-- Opening Marker --

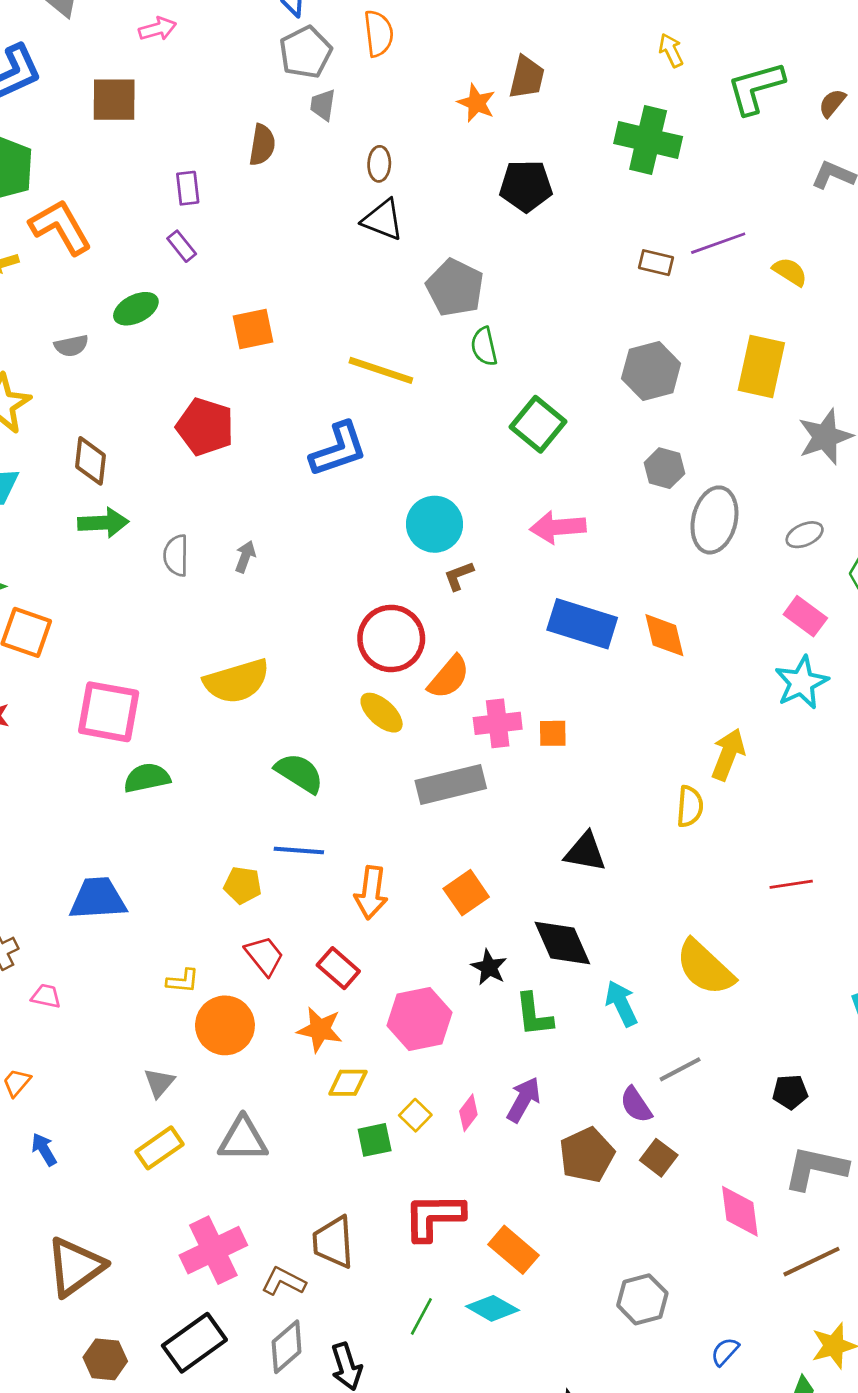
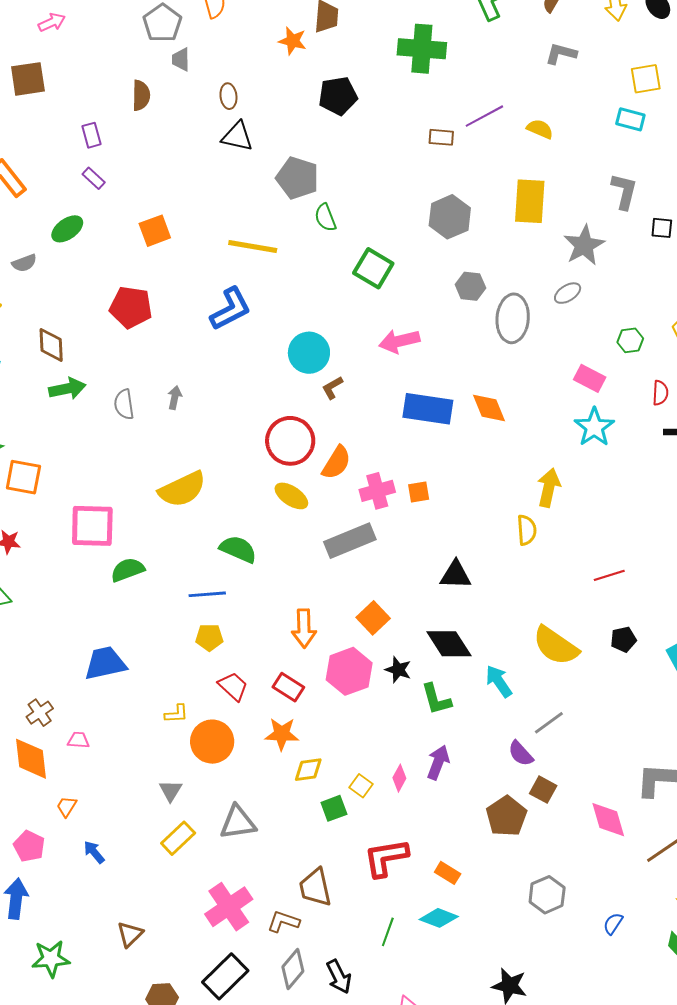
gray ellipse: (805, 535) -> (568, 293), moved
blue line: (299, 850) -> (207, 594), moved
pink hexagon: (420, 1019) -> (349, 671), moved
black pentagon: (790, 1092) -> (623, 639), moved
brown pentagon: (587, 1155) -> (506, 816), moved
orange rectangle: (513, 1250) -> (448, 873), size x0.7
brown triangle: (75, 1267) -> (130, 934), size x0.6

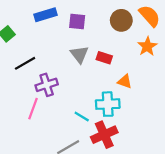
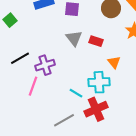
black line: (25, 63) -> (20, 58), moved
orange triangle: (125, 81) -> (114, 62), turned 32

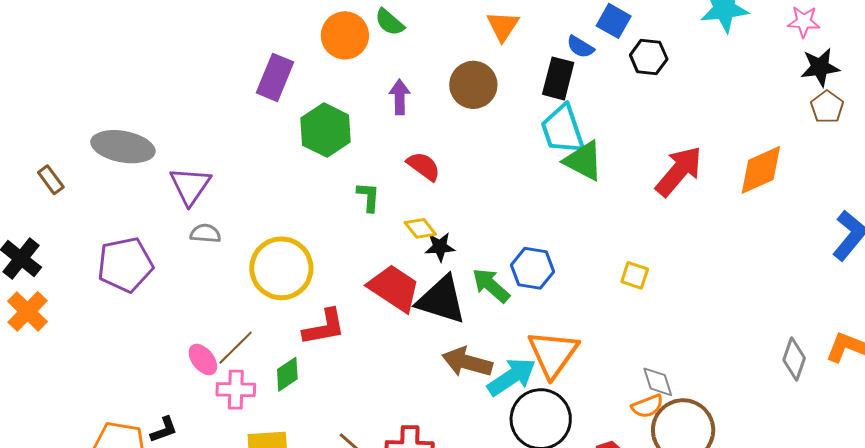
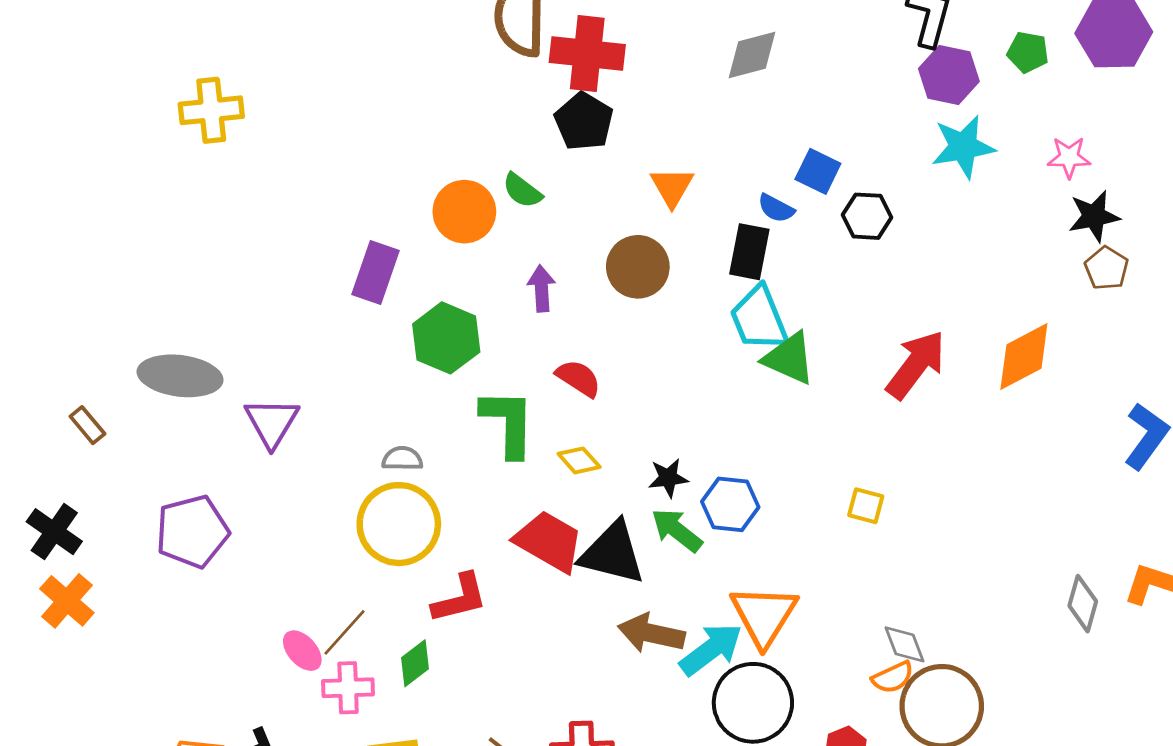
green L-shape: (368, 197) -> (508, 423), size x1.8
gray semicircle: (205, 233) -> (402, 459), moved
black star: (440, 247) -> (668, 478), moved

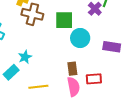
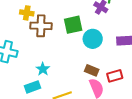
brown rectangle: (72, 69) -> (92, 70), turned -48
cyan rectangle: (11, 72) -> (33, 87), turned 35

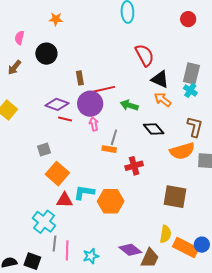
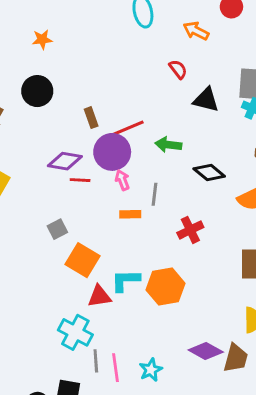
red semicircle: (145, 55) -> (178, 69), size x0.6
orange arrow: (163, 100) -> (196, 31), moved
orange rectangle: (109, 149) -> (130, 214), moved

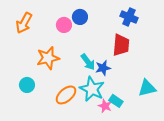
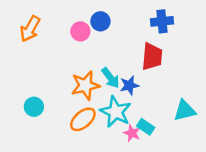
blue cross: (129, 17) -> (162, 21), turned -30
orange star: (48, 58) -> (85, 85), moved

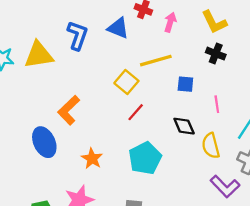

-- Closing Marker --

Report each line in the data above that holds the word "gray" by copying it.

gray ellipse: (805, 535) -> (568, 293), moved
gray semicircle: (205, 233) -> (402, 459), moved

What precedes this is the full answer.